» **INSTRUCTION**
Search the records for the word "this". Copy every line where it appears.

══════════

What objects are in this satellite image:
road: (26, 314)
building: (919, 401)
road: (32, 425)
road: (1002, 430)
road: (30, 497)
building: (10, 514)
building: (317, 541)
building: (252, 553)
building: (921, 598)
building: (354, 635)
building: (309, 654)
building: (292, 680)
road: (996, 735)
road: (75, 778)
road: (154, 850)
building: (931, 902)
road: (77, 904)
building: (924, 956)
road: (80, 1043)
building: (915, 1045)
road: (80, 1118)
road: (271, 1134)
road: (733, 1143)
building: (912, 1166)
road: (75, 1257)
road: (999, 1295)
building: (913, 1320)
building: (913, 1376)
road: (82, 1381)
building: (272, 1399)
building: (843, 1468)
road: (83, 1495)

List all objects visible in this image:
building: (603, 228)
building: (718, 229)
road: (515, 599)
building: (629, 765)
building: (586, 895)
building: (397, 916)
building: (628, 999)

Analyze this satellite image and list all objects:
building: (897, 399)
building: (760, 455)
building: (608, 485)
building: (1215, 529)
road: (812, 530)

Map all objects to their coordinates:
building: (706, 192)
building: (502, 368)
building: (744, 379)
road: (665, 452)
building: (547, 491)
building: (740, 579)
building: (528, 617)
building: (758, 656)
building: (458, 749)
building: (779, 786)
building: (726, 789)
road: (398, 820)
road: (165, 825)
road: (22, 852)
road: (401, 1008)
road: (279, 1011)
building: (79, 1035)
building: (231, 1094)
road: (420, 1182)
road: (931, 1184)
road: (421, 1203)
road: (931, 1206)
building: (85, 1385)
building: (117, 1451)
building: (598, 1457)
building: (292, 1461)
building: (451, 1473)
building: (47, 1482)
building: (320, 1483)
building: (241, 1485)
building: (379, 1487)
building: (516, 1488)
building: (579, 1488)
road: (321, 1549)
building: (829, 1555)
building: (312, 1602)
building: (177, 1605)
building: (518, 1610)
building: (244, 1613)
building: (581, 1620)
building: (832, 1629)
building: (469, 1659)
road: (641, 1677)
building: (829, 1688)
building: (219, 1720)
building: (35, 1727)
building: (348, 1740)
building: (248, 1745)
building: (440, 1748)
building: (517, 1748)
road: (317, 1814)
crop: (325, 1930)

══════════

» **RESPONSE TO THE EXERCISE**
What objects are in this satellite image:
List all objects visible in this image:
Analyze this satellite image and list all objects:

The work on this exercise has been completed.